- Work required -
Transcription, pictures excluded: write out the data below exactly.

- Exercise inputs -
■ ■ ■

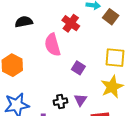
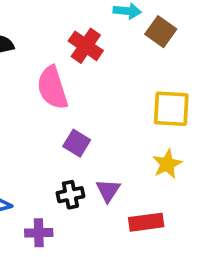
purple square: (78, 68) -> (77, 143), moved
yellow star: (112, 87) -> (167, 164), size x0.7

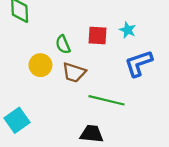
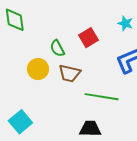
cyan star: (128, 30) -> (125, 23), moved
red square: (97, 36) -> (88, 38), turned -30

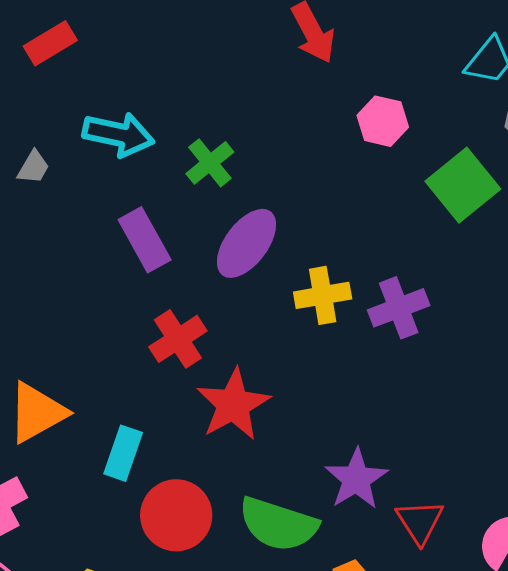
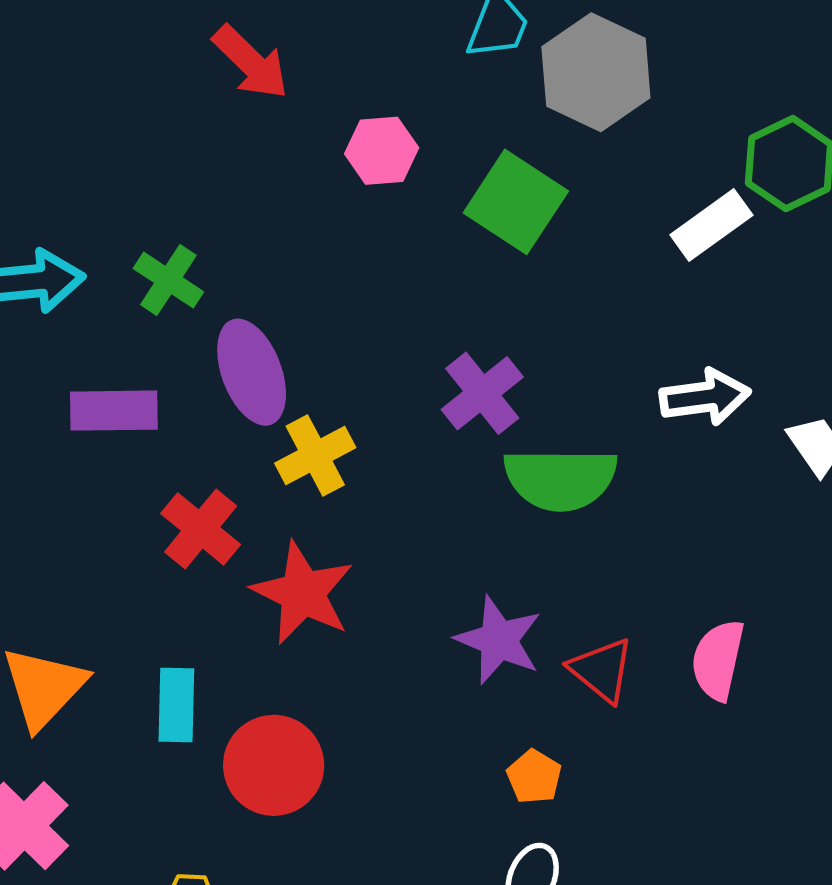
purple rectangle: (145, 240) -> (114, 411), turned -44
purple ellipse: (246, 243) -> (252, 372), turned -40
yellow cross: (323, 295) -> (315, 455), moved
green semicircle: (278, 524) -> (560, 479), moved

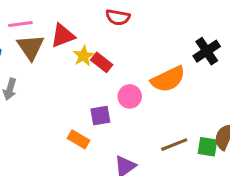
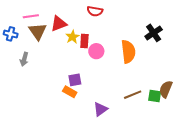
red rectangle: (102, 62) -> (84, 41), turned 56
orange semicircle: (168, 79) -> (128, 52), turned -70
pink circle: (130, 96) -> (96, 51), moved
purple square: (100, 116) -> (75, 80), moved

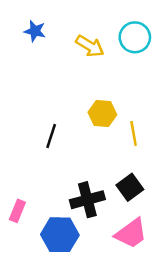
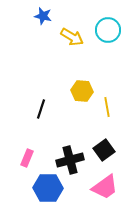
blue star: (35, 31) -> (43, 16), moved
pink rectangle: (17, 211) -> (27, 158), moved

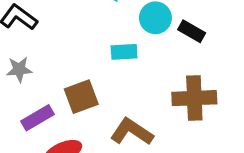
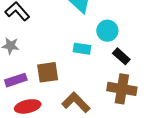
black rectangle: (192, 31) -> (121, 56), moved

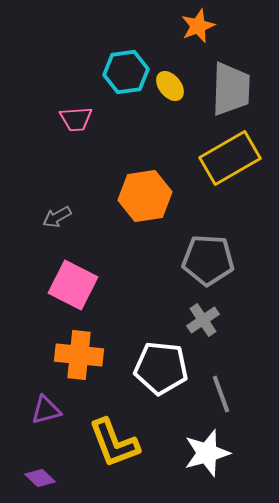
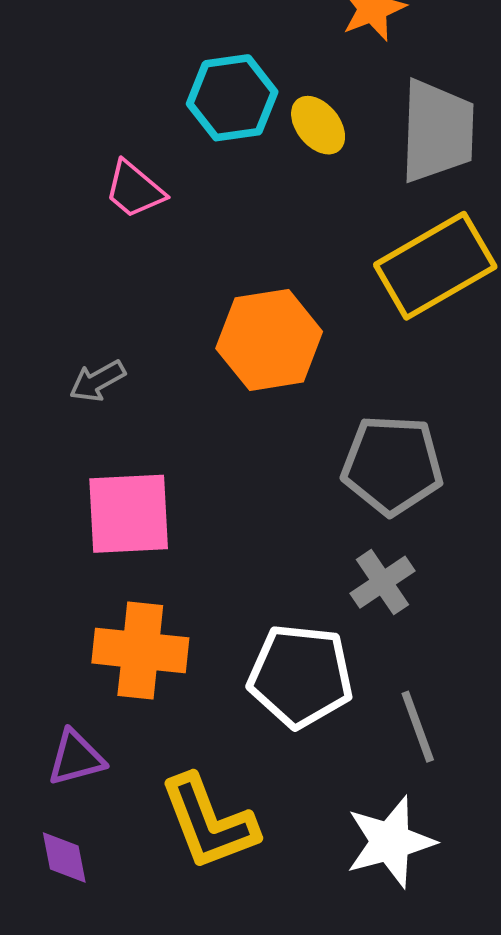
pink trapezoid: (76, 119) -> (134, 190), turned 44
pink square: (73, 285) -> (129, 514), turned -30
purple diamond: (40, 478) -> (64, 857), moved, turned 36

■ ■ ■

- Response for this exercise -
purple square: (78, 68) -> (77, 143), moved
yellow star: (112, 87) -> (167, 164), size x0.7

cyan star: (128, 30) -> (125, 23), moved
red square: (97, 36) -> (88, 38), turned -30

purple rectangle: (145, 240) -> (114, 411), turned -44
purple ellipse: (246, 243) -> (252, 372), turned -40
yellow cross: (323, 295) -> (315, 455), moved
green semicircle: (278, 524) -> (560, 479), moved

red rectangle: (102, 62) -> (84, 41), turned 56
orange semicircle: (168, 79) -> (128, 52), turned -70
pink circle: (130, 96) -> (96, 51), moved
purple square: (100, 116) -> (75, 80), moved

blue star: (35, 31) -> (43, 16), moved
pink rectangle: (17, 211) -> (27, 158), moved

black rectangle: (192, 31) -> (121, 56), moved

pink trapezoid: (76, 119) -> (134, 190), turned 44
pink square: (73, 285) -> (129, 514), turned -30
purple diamond: (40, 478) -> (64, 857), moved, turned 36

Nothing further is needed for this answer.